# THE PROBLEM
Below are entries. Copy exactly the lines running from the line that holds "BAT1: 3V (plus N5, minus DGND) -> none" to the line that holds "IC1 pin P1.0: none -> AUX3", with both ends included.

SUPPLIED MATERIAL START

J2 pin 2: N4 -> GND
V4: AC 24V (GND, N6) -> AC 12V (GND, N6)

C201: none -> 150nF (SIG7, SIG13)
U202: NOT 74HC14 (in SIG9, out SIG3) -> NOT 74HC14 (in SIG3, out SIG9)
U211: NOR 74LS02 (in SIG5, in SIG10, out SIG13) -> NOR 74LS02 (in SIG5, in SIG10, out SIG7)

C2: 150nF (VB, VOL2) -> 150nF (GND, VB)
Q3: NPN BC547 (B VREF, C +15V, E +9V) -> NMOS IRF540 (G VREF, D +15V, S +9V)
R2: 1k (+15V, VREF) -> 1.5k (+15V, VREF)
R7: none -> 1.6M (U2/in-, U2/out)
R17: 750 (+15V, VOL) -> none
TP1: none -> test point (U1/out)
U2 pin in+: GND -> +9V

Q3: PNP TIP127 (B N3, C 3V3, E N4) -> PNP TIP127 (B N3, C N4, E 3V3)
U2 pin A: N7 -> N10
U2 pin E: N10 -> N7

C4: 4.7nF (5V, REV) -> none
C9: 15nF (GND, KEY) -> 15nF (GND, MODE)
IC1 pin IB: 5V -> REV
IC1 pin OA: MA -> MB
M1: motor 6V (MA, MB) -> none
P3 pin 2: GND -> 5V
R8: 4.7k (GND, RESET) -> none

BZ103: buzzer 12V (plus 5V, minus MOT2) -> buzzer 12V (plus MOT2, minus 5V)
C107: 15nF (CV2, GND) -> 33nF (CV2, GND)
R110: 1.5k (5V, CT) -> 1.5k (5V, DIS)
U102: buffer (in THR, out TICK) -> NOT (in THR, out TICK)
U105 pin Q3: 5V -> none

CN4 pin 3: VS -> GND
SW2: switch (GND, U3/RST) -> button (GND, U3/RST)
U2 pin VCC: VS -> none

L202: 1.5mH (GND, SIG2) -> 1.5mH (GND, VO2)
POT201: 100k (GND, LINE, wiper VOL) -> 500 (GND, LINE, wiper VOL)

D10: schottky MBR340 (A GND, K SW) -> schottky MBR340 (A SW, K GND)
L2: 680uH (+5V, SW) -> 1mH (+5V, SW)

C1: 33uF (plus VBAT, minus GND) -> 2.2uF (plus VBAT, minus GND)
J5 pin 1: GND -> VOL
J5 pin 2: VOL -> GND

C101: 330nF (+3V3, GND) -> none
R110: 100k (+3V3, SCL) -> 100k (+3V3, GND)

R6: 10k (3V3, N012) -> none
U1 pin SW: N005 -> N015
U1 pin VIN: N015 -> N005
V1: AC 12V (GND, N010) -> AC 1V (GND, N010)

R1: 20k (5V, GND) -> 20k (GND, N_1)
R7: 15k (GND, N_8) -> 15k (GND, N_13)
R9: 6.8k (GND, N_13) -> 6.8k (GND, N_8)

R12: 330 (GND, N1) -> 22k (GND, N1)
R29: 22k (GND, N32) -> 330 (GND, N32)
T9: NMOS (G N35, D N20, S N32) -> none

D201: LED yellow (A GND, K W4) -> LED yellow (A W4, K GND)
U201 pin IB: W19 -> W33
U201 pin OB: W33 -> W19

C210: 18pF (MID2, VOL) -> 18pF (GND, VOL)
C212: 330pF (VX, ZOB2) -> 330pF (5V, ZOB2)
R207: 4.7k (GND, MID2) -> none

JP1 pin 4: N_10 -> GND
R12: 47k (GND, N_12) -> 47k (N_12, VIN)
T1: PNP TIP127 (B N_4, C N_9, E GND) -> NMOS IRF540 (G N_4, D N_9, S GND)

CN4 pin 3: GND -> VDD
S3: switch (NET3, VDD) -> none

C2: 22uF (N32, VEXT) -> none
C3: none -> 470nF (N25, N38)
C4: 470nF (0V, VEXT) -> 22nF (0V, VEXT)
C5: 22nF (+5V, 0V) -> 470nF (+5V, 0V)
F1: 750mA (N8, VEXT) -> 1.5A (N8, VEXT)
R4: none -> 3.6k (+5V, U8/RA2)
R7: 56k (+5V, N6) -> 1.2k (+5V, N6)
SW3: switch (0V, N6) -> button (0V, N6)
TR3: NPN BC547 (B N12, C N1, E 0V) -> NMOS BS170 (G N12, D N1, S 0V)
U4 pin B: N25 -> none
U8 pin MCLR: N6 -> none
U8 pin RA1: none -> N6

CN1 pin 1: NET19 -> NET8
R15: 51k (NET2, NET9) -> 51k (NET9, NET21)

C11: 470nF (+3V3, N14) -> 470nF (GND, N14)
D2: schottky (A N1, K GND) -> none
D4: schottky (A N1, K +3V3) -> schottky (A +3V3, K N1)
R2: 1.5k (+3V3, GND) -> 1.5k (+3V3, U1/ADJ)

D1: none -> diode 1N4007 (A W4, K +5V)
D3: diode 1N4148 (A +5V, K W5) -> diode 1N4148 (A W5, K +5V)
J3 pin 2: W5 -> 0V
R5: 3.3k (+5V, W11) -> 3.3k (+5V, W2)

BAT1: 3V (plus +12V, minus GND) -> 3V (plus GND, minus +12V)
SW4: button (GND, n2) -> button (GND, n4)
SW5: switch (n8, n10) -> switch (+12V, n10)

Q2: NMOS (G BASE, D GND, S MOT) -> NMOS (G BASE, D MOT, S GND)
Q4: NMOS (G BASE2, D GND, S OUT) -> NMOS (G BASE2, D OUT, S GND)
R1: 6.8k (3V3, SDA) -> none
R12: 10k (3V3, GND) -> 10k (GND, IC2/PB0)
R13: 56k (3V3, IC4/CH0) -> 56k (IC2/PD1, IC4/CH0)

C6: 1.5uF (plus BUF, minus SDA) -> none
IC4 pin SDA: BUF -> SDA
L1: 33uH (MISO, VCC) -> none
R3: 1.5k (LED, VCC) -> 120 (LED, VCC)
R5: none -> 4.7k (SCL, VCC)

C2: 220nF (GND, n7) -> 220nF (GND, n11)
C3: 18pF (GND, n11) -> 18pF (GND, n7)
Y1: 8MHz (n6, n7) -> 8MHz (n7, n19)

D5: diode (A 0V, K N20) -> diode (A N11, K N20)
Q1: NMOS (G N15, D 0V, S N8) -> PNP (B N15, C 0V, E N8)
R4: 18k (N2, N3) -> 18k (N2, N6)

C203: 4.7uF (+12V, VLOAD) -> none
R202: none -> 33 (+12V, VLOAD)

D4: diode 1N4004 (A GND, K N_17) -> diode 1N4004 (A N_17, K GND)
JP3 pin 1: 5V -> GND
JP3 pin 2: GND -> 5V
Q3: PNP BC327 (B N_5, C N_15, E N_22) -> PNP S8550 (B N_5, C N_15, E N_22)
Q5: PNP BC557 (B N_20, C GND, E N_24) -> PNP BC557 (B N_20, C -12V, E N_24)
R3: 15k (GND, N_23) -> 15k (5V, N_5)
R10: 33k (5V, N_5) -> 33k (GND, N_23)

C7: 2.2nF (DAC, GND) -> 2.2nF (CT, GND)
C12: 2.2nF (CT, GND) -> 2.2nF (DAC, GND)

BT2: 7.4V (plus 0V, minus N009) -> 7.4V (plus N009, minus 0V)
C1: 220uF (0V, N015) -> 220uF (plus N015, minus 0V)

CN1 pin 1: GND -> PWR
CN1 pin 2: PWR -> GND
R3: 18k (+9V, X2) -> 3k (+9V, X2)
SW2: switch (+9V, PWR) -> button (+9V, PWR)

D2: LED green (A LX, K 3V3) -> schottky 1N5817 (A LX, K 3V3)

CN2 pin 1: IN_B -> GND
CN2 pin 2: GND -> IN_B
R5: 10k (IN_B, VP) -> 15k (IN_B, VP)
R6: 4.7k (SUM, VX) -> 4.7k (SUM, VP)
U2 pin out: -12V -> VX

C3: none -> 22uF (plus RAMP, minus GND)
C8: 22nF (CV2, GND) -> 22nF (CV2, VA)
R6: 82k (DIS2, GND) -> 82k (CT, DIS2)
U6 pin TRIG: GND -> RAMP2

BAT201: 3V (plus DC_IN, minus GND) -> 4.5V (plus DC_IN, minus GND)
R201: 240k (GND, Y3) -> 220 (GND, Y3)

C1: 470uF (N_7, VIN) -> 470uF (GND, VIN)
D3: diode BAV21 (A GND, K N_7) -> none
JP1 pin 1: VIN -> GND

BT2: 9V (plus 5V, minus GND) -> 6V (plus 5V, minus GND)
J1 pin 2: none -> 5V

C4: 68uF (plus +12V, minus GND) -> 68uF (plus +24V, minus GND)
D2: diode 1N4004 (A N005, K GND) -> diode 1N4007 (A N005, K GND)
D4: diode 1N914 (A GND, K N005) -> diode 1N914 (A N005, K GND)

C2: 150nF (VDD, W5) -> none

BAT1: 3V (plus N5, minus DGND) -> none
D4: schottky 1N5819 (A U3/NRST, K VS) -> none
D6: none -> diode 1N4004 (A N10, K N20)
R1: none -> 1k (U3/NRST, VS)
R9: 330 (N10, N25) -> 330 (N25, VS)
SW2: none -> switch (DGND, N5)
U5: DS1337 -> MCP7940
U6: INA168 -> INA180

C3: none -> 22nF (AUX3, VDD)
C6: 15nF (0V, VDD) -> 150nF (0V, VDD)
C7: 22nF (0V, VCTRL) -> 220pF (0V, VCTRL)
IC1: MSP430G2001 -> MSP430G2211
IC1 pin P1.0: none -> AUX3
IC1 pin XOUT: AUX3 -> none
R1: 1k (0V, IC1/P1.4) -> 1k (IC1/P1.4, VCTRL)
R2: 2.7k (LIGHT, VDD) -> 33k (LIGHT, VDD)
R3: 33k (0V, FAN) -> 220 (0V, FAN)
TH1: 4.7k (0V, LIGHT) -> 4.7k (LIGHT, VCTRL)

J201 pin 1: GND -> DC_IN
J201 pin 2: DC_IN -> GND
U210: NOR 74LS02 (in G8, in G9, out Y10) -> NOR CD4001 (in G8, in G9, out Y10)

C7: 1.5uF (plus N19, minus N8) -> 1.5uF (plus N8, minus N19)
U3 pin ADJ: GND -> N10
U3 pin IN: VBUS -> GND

SUPPLIED MATERIAL END

# ANSWER SECTION
BAT1: 3V (plus N5, minus DGND) -> none
D4: schottky 1N5819 (A U3/NRST, K VS) -> none
D6: none -> diode 1N4004 (A N10, K N20)
R1: none -> 1k (U3/NRST, VS)
R9: 330 (N10, N25) -> 330 (N25, VS)
SW2: none -> switch (DGND, N5)
U5: DS1337 -> MCP7940
U6: INA168 -> INA180

C3: none -> 22nF (AUX3, VDD)
C6: 15nF (0V, VDD) -> 150nF (0V, VDD)
C7: 22nF (0V, VCTRL) -> 220pF (0V, VCTRL)
IC1: MSP430G2001 -> MSP430G2211
IC1 pin P1.0: none -> AUX3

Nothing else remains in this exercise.